## EXERCISE REQUIREMENTS
Output the listing below exactly, minus its images.
◇ ◇ ◇ ◇
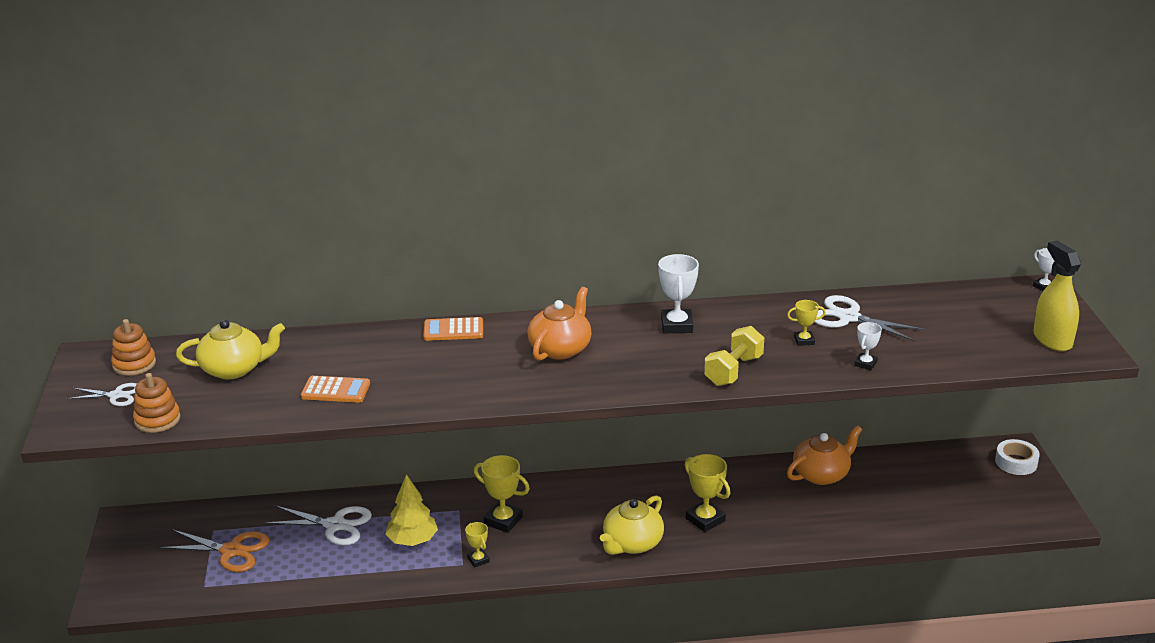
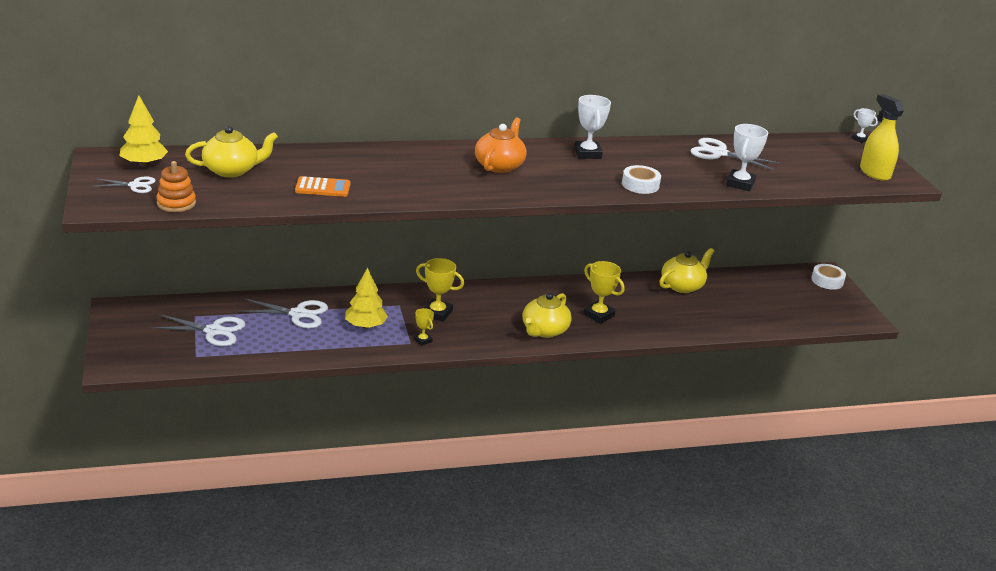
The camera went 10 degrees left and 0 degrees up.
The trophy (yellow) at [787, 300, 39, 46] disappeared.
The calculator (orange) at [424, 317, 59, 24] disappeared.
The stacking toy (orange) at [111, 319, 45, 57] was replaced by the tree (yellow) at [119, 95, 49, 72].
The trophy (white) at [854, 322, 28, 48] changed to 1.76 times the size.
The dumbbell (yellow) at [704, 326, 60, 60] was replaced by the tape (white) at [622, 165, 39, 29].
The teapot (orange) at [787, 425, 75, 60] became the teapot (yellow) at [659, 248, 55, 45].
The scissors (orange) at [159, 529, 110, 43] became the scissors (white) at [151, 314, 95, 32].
◇ ◇ ◇ ◇
## TASK ANSWER
The camera went 10 degrees left and 0 degrees up.
The trophy (yellow) at [787, 300, 39, 46] disappeared.
The calculator (orange) at [424, 317, 59, 24] disappeared.
The stacking toy (orange) at [111, 319, 45, 57] was replaced by the tree (yellow) at [119, 95, 49, 72].
The trophy (white) at [854, 322, 28, 48] changed to 1.76 times the size.
The dumbbell (yellow) at [704, 326, 60, 60] was replaced by the tape (white) at [622, 165, 39, 29].
The teapot (orange) at [787, 425, 75, 60] became the teapot (yellow) at [659, 248, 55, 45].
The scissors (orange) at [159, 529, 110, 43] became the scissors (white) at [151, 314, 95, 32].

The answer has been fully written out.